**WORK TASK:** Pictures in the entries below are to be left out; otherwise, reproduce exactly the lines from the first through the line containing "(530, 667) = (151, 380): grey mug -> none".
####
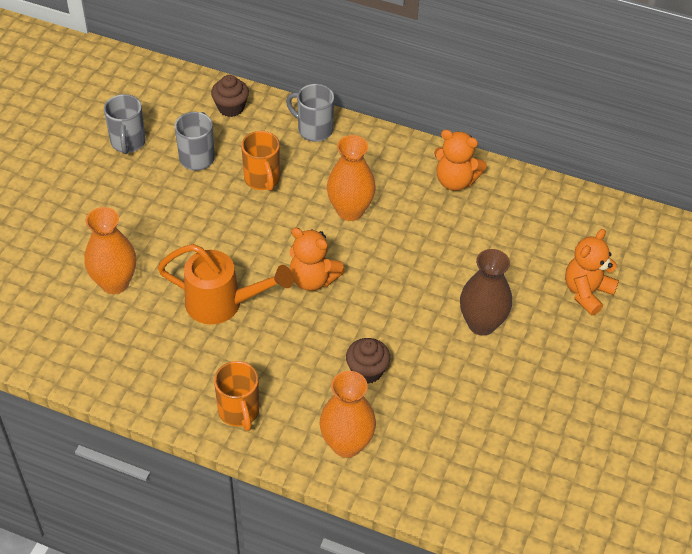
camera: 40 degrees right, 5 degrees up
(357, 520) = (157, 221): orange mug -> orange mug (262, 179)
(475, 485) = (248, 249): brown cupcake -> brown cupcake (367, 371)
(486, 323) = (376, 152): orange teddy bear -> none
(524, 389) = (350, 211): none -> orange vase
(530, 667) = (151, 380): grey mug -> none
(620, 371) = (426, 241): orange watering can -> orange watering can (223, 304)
####
**EXERCISE ANSWER:**
camera: 40 degrees right, 5 degrees up
(357, 520) = (157, 221): orange mug -> orange mug (262, 179)
(475, 485) = (248, 249): brown cupcake -> brown cupcake (367, 371)
(486, 323) = (376, 152): orange teddy bear -> none
(524, 389) = (350, 211): none -> orange vase
(530, 667) = (151, 380): grey mug -> none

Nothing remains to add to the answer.